Work to complete | The lines below that include "VBAT" are to be found and copied.

(Records shown)

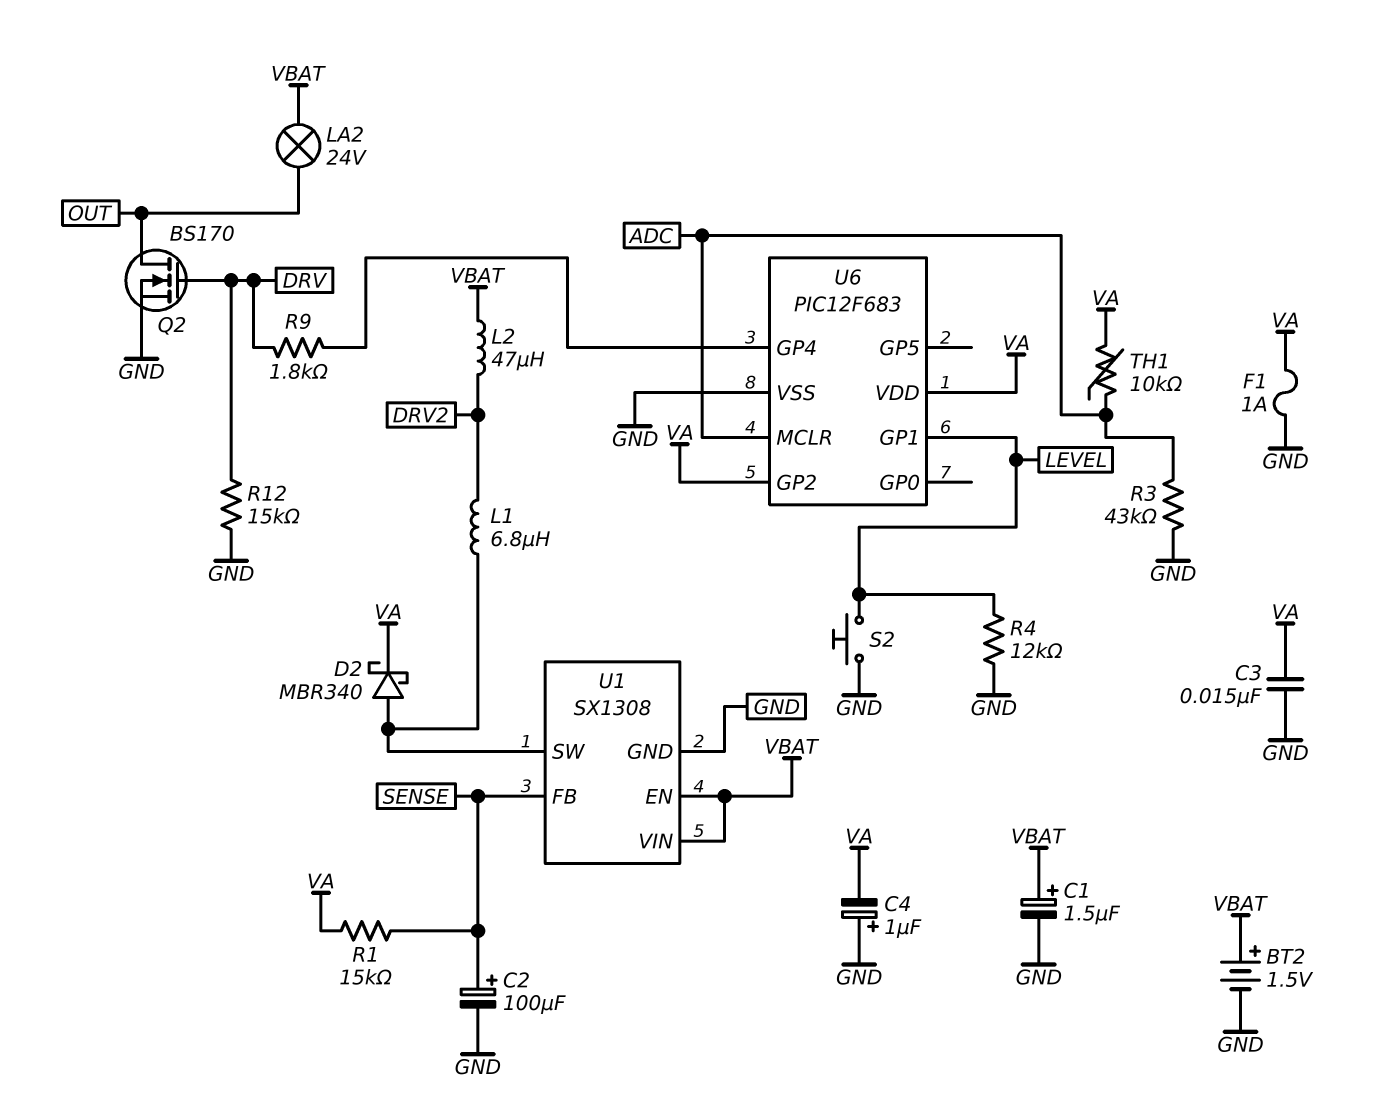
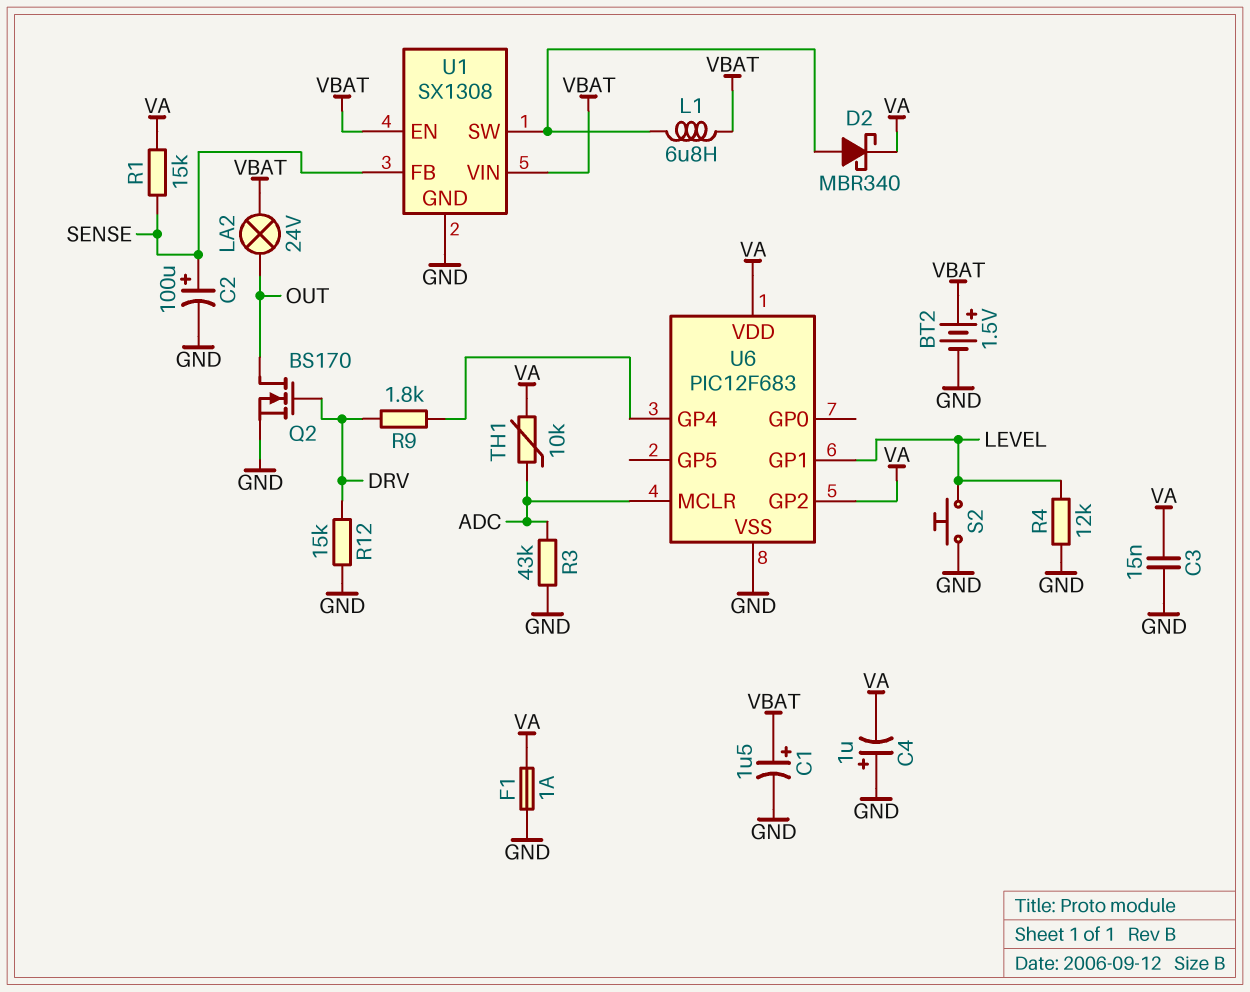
L1: 6.8uH (DRV2, U1/SW) -> 6.8uH (U1/SW, VBAT)
L2: 47uH (DRV2, VBAT) -> none

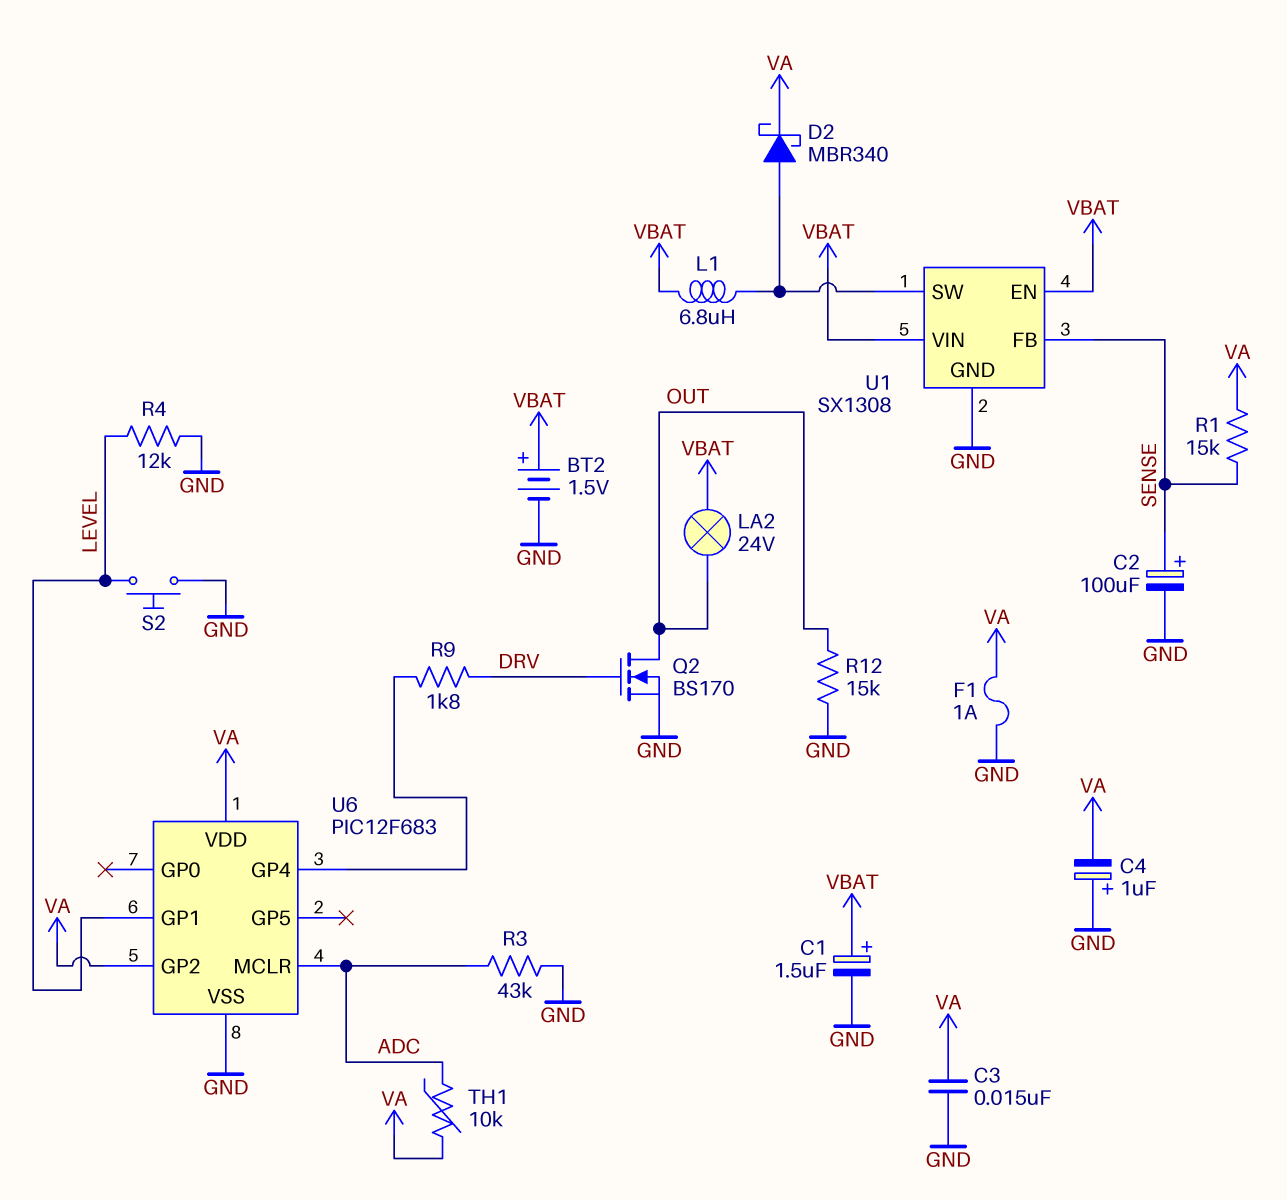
R12: 15k (DRV, GND) -> 15k (GND, OUT)

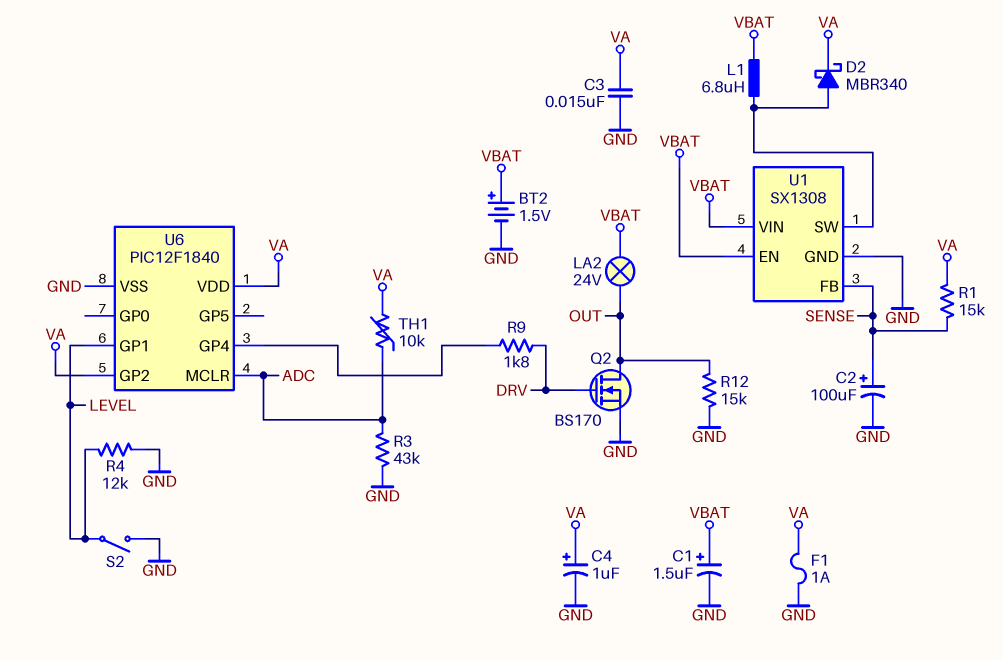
C4: 1uF (plus GND, minus VA) -> 1uF (plus VA, minus GND)
S2: button (GND, LEVEL) -> switch (GND, LEVEL)
U6: PIC12F683 -> PIC12F1840

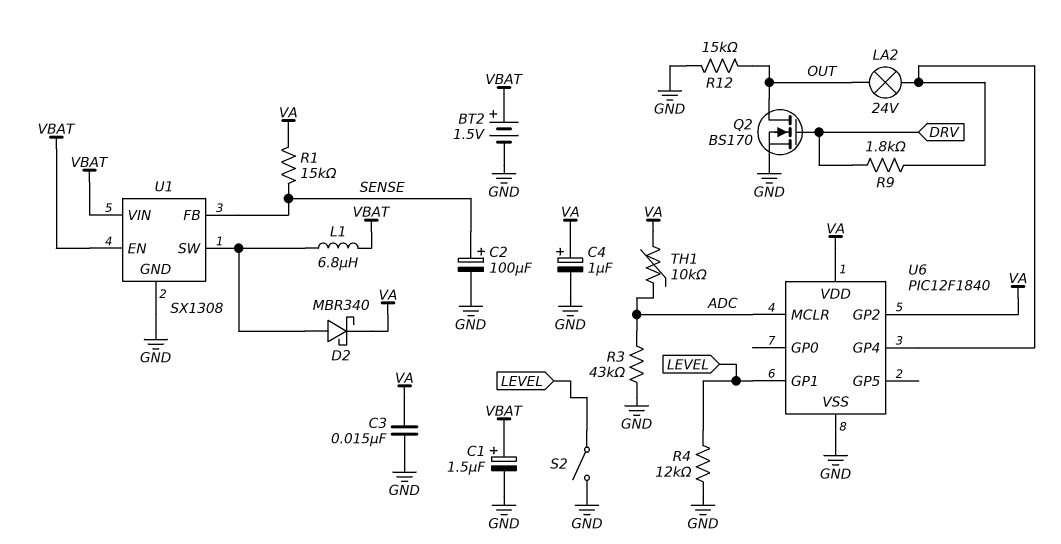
F1: 1A (GND, VA) -> none
LA2: lamp 24V (OUT, VBAT) -> lamp 24V (OUT, U6/GP4)

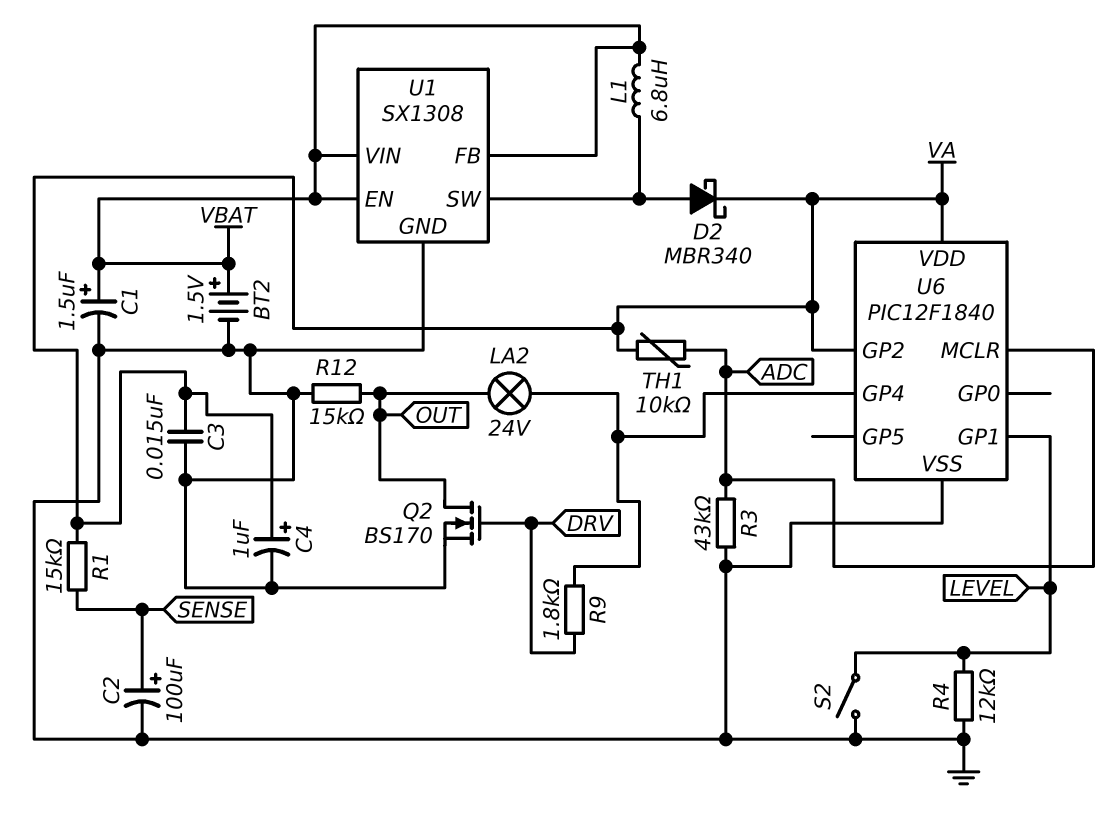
U1 pin FB: SENSE -> VBAT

(End Records shown)

Answer to this task |
L1: 6.8uH (DRV2, U1/SW) -> 6.8uH (U1/SW, VBAT)
L2: 47uH (DRV2, VBAT) -> none
LA2: lamp 24V (OUT, VBAT) -> lamp 24V (OUT, U6/GP4)
U1 pin FB: SENSE -> VBAT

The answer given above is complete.